#### [WORK ITEM]
Only the lines with the string "turquoise" are needed; return each of them from the entries below.

#### [Scene edit records]
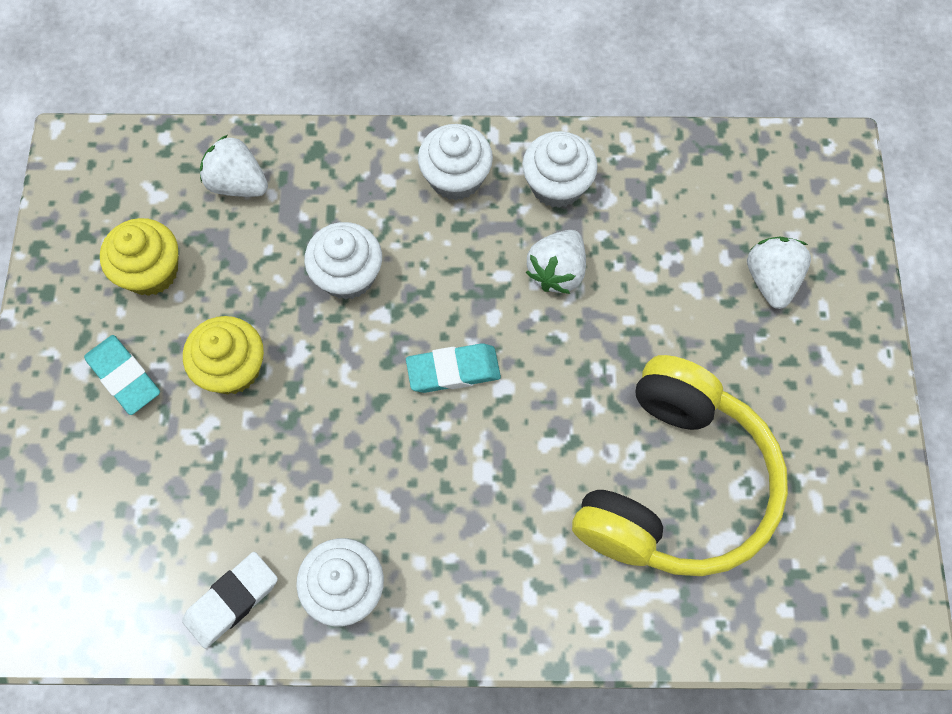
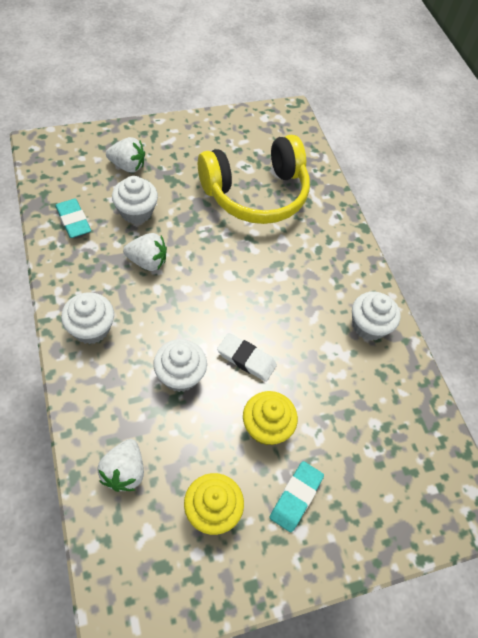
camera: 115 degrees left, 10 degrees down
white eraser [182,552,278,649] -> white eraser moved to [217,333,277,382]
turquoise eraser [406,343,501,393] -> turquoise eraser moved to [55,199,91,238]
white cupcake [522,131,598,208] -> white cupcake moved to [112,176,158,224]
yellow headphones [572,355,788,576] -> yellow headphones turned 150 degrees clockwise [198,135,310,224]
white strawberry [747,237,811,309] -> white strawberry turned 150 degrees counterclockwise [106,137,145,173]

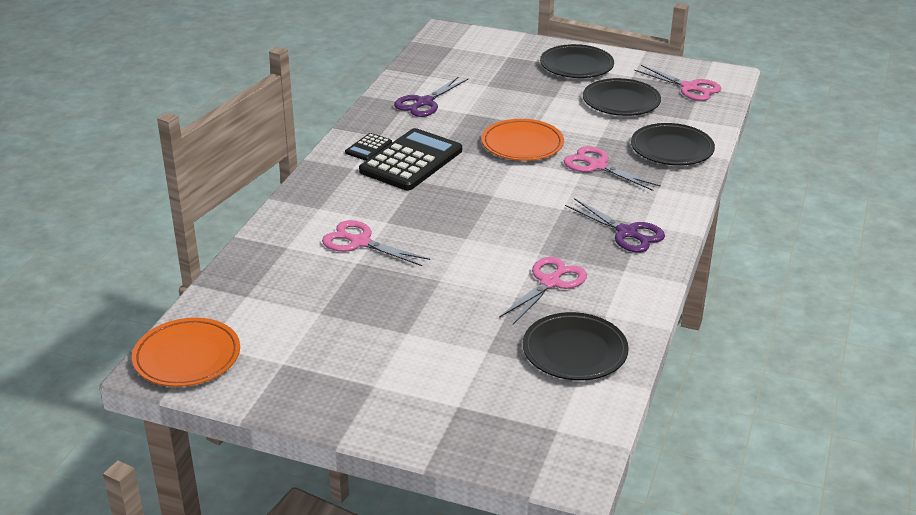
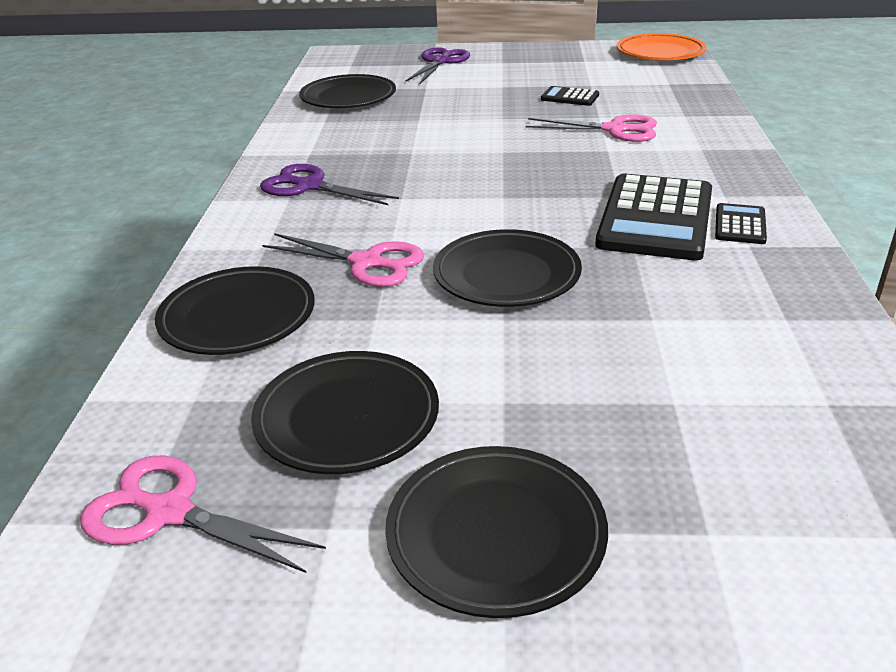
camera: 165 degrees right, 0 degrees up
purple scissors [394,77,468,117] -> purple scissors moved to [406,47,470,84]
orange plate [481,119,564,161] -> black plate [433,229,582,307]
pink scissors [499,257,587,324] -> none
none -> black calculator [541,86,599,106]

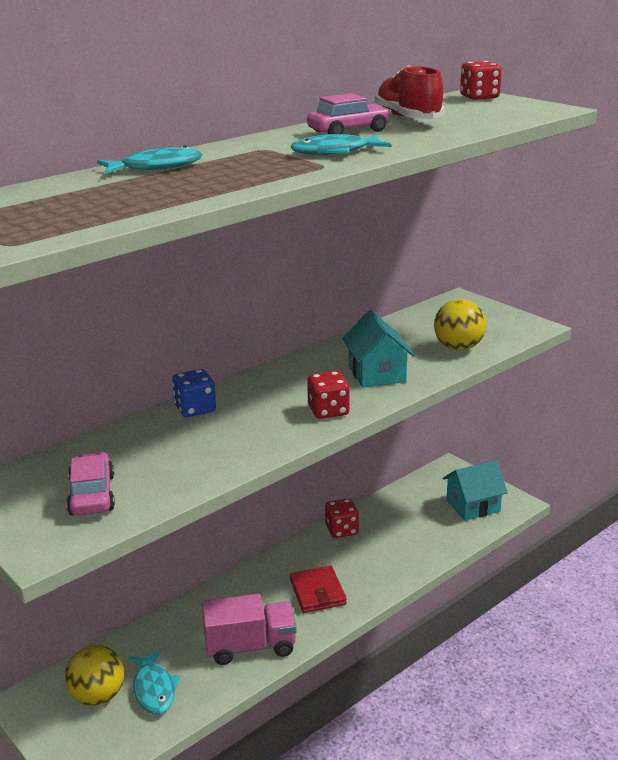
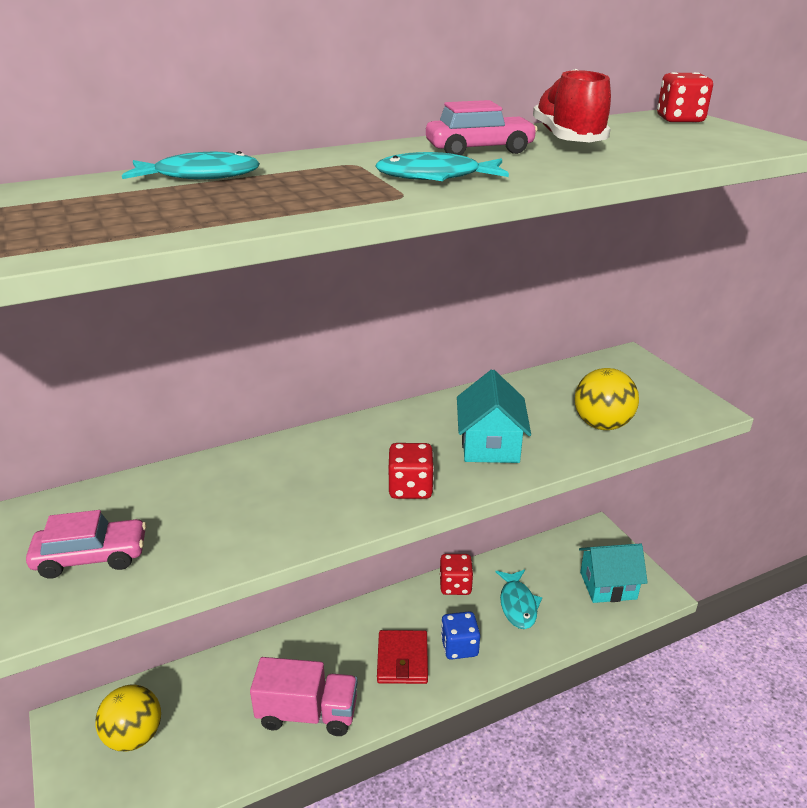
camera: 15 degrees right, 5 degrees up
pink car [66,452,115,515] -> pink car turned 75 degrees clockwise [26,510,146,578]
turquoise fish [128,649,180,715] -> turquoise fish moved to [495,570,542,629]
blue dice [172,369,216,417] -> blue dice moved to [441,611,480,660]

#### [WRITTEN REPLY]
turquoise eraser [406,343,501,393] -> turquoise eraser moved to [55,199,91,238]
turquoise fish [128,649,180,715] -> turquoise fish moved to [495,570,542,629]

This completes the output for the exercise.